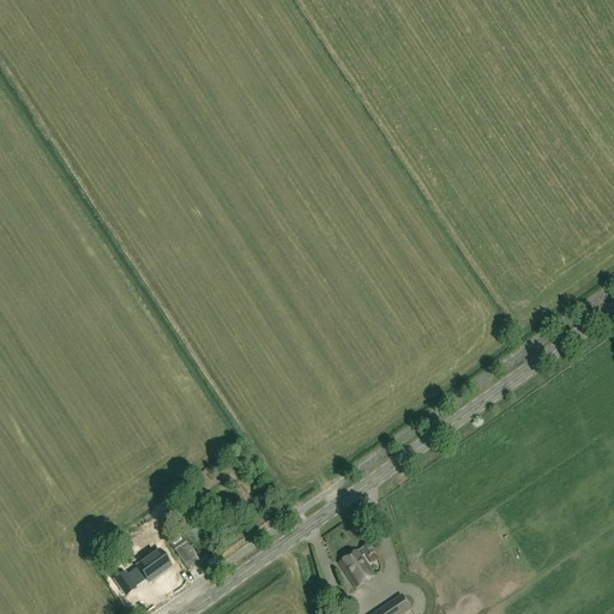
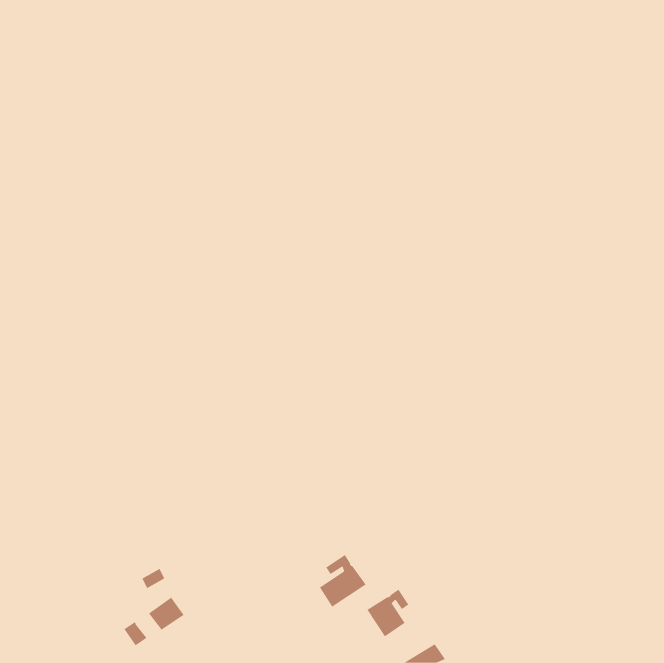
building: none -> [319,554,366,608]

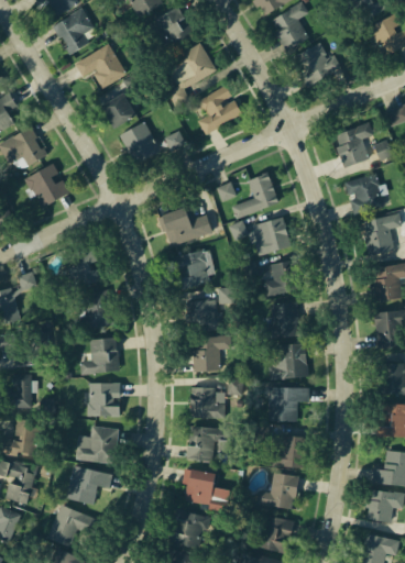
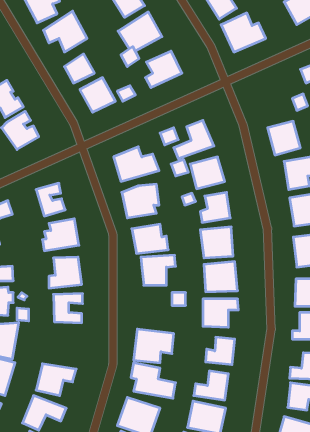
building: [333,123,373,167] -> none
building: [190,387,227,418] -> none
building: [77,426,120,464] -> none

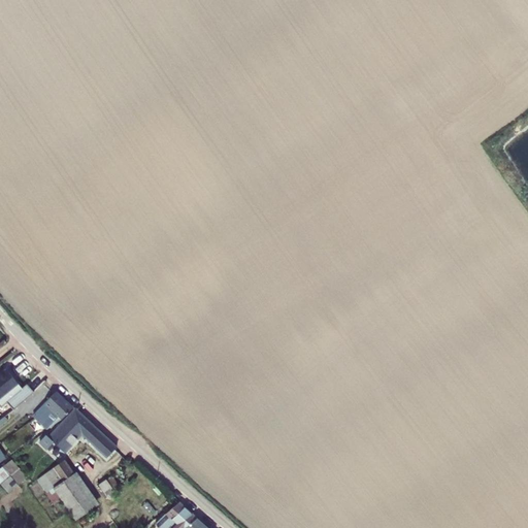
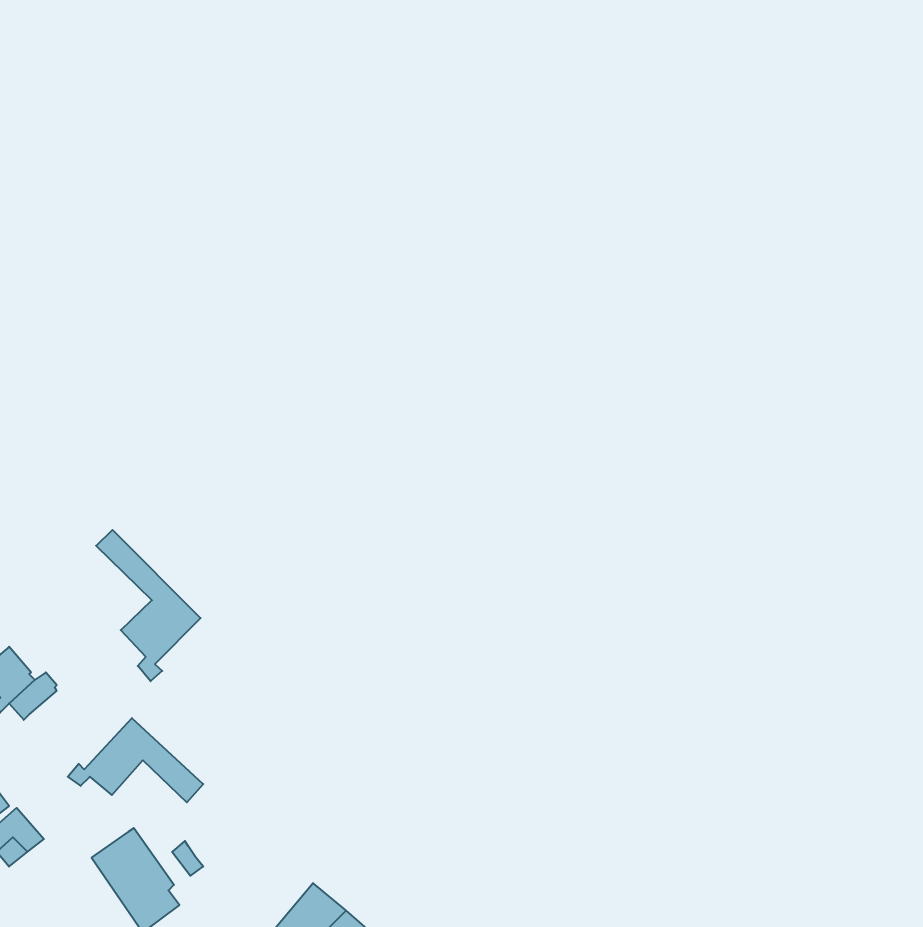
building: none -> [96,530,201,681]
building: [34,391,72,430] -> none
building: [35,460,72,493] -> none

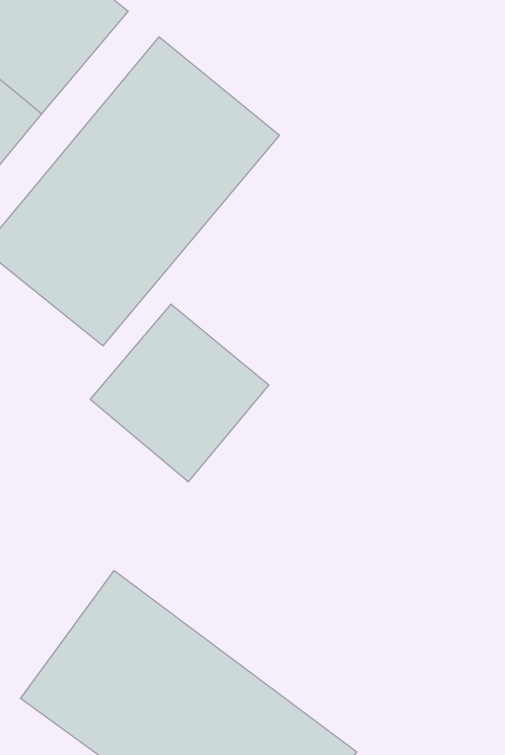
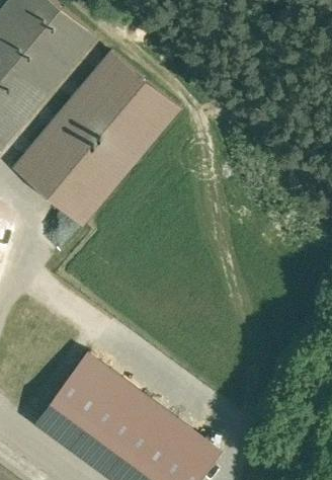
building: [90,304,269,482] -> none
────────────────
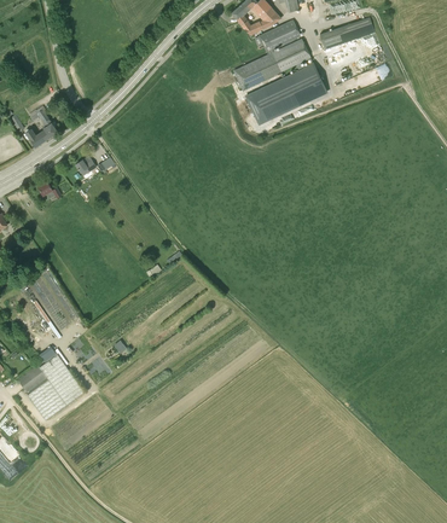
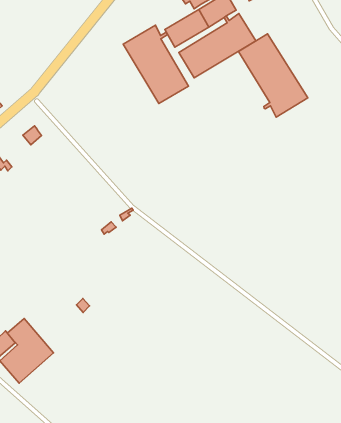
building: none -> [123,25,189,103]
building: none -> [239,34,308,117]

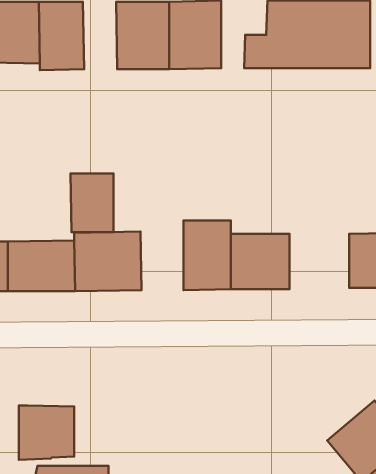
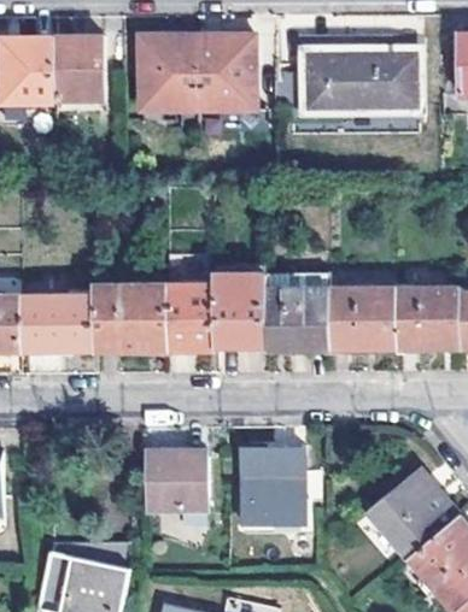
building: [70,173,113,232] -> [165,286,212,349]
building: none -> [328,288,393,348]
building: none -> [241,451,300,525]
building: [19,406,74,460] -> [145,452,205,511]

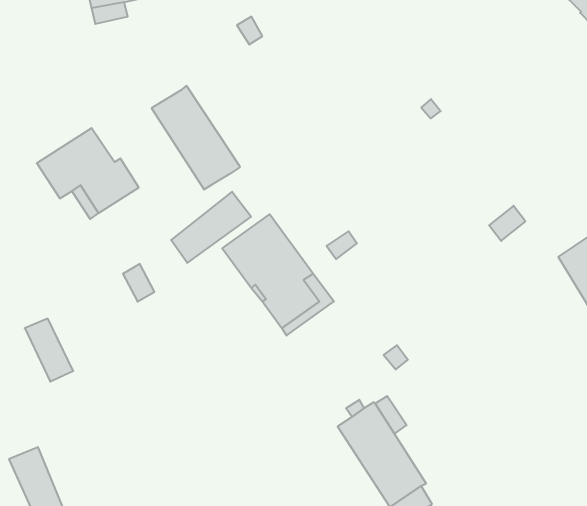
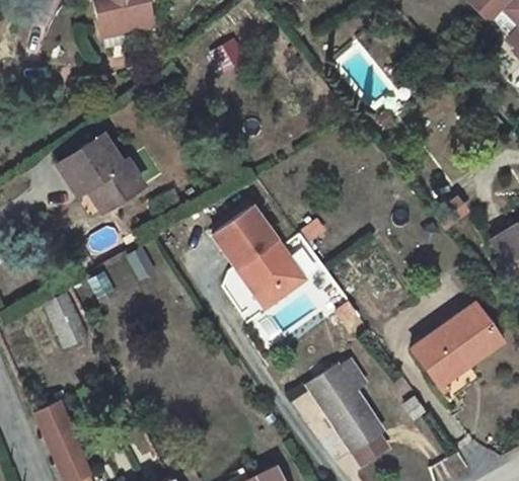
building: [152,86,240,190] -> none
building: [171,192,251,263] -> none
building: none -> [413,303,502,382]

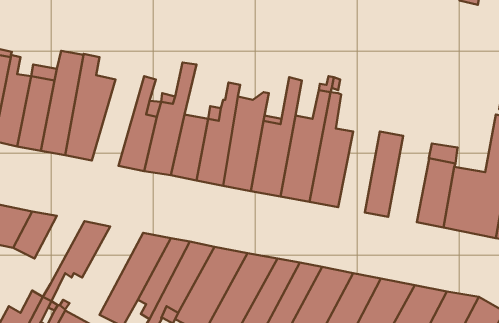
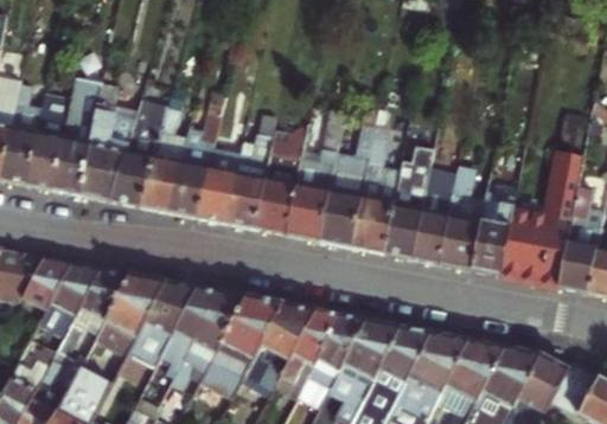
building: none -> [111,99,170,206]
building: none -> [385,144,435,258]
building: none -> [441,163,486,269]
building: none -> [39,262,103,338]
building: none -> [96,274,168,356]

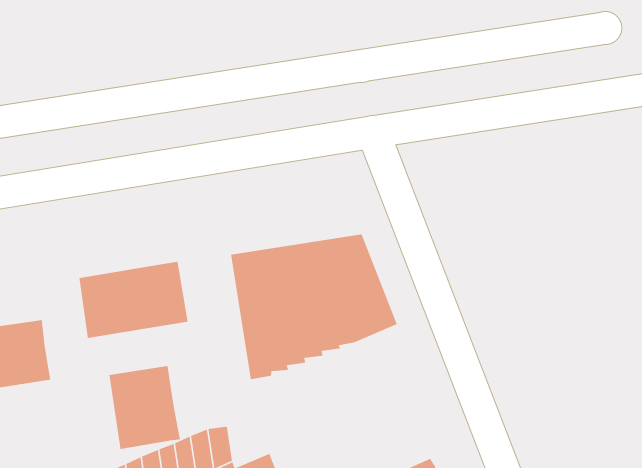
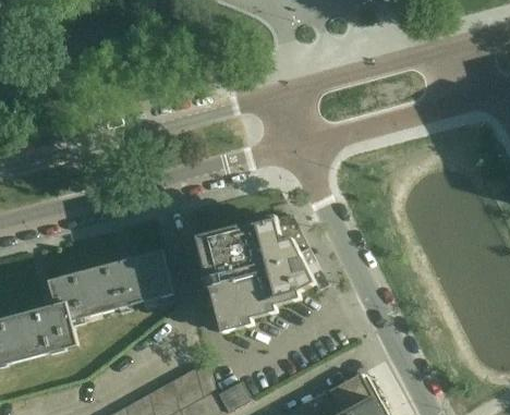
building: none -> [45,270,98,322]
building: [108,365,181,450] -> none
────────────────
Exercise instructions: Both the line above containing "building: none -> [319,554,366,608]" and the line containing "building: [90,304,269,482] -> none" belong in the copy, along with every line between them; print these exactly and omit the pictures.

Exercise solution:
building: none -> [319,554,366,608]

building: [333,123,373,167] -> none
building: [190,387,227,418] -> none
building: [77,426,120,464] -> none

building: none -> [96,530,201,681]
building: [34,391,72,430] -> none
building: [35,460,72,493] -> none

building: [90,304,269,482] -> none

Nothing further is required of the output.